### Exercise directions
Search the records below for "golden"; copy each line that has it.

(Excerpts from a dataset)
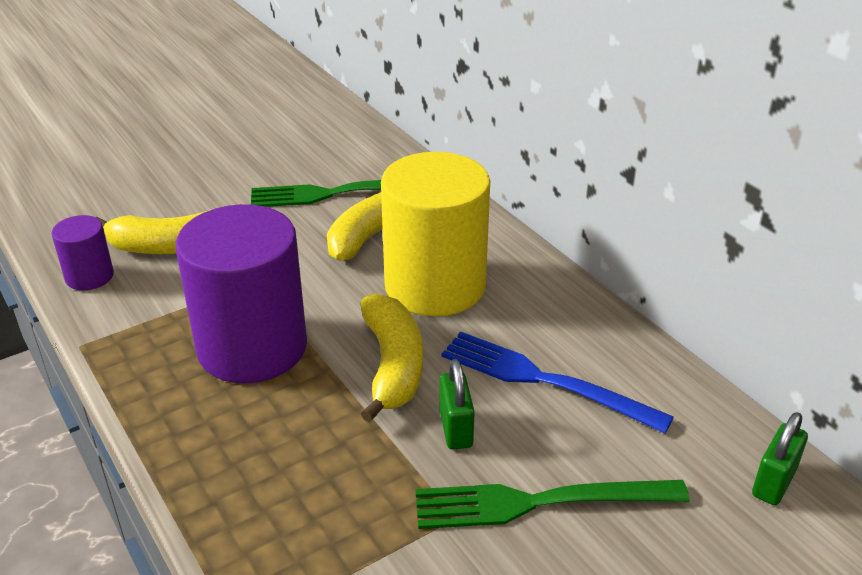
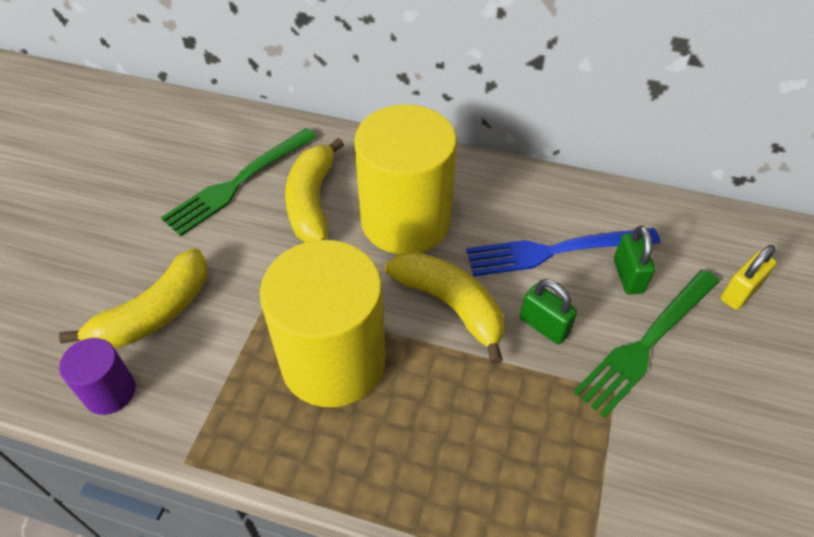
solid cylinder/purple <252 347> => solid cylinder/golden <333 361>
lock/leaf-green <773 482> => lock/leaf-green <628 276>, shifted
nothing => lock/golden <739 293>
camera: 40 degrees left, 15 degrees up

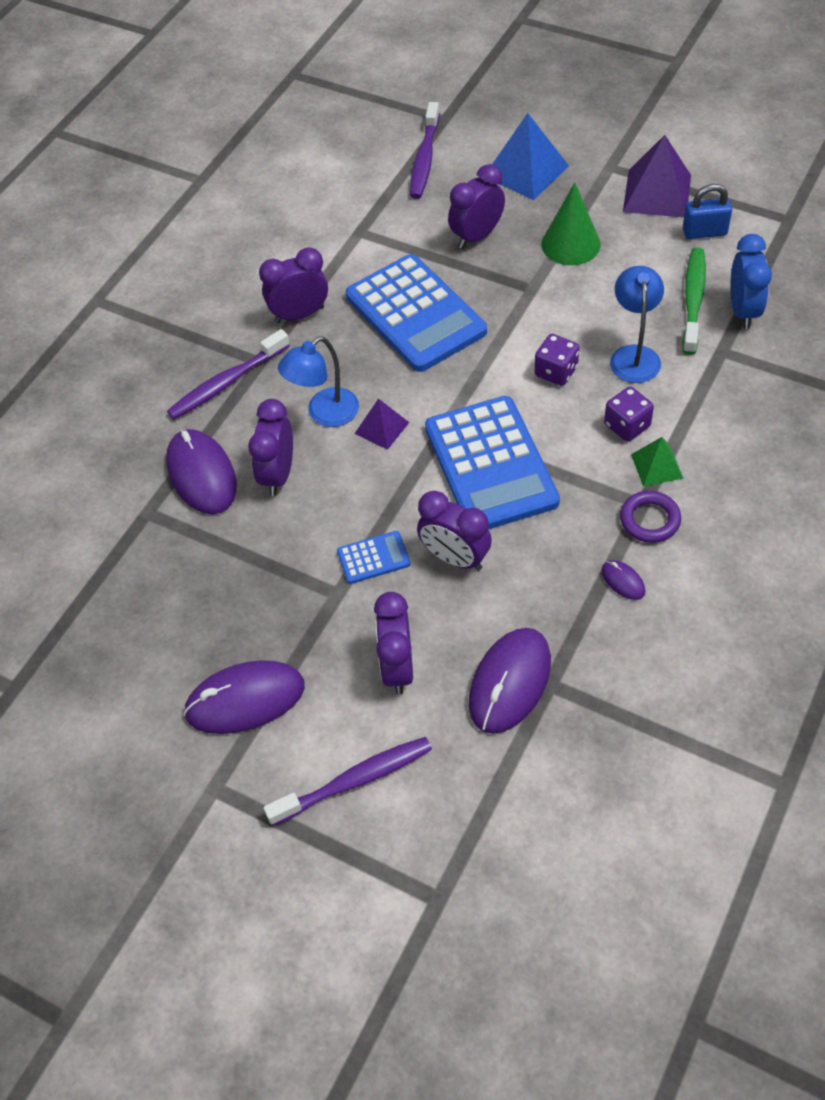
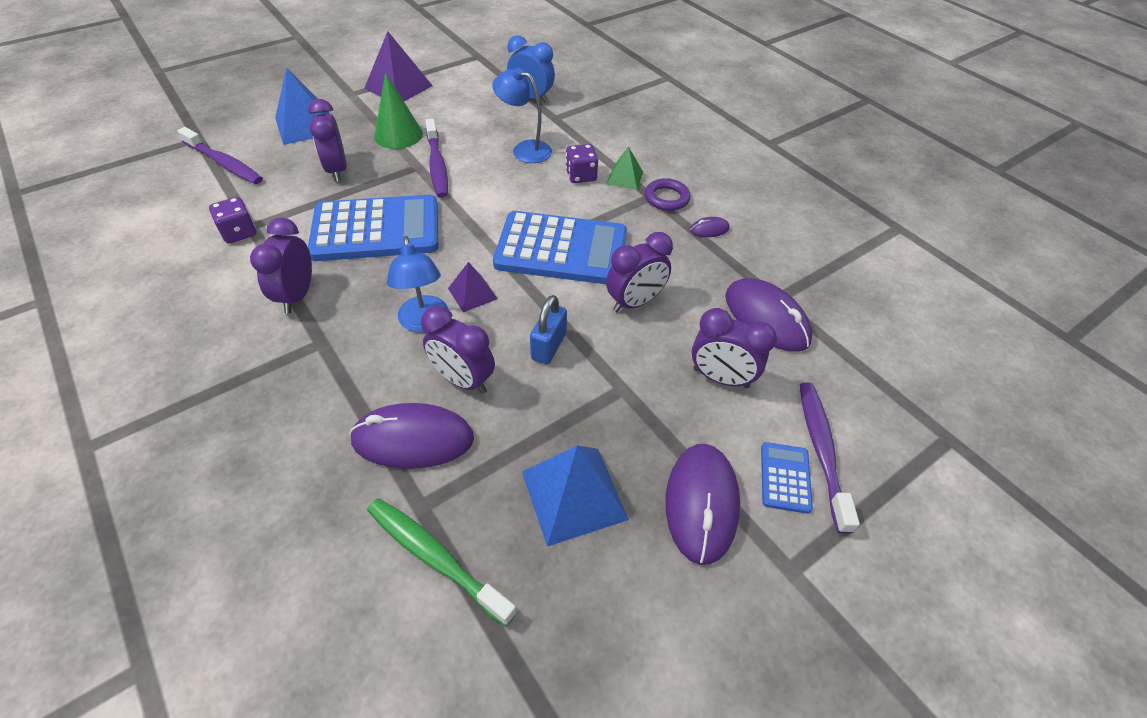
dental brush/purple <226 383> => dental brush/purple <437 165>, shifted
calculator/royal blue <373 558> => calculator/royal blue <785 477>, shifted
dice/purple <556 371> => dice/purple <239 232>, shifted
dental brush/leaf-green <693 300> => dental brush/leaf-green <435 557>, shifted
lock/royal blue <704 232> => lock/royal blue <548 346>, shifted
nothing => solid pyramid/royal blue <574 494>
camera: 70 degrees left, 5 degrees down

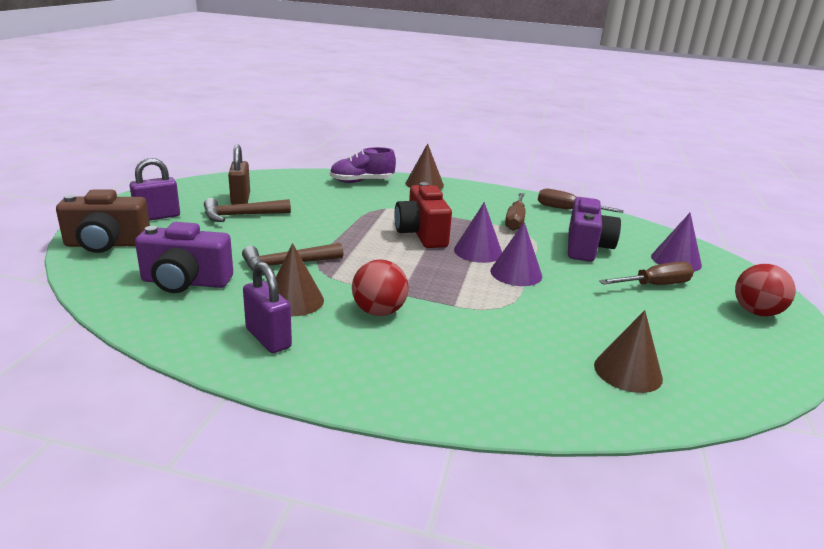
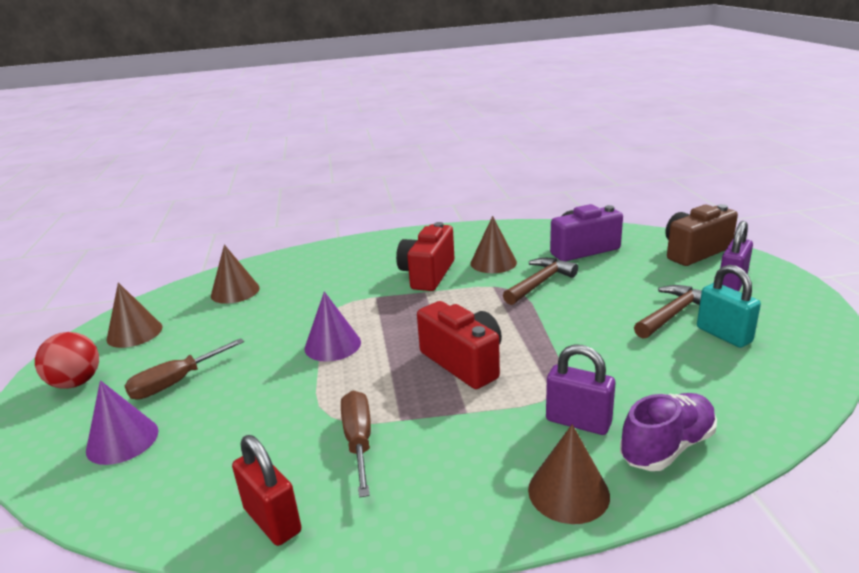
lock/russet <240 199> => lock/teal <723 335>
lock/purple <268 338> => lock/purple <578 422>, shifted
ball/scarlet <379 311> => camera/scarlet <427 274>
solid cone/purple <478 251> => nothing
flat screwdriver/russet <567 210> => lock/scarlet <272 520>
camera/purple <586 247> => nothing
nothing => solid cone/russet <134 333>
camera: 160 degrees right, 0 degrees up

### Written solution
solid cylinder/purple <252 347> => solid cylinder/golden <333 361>
nothing => lock/golden <739 293>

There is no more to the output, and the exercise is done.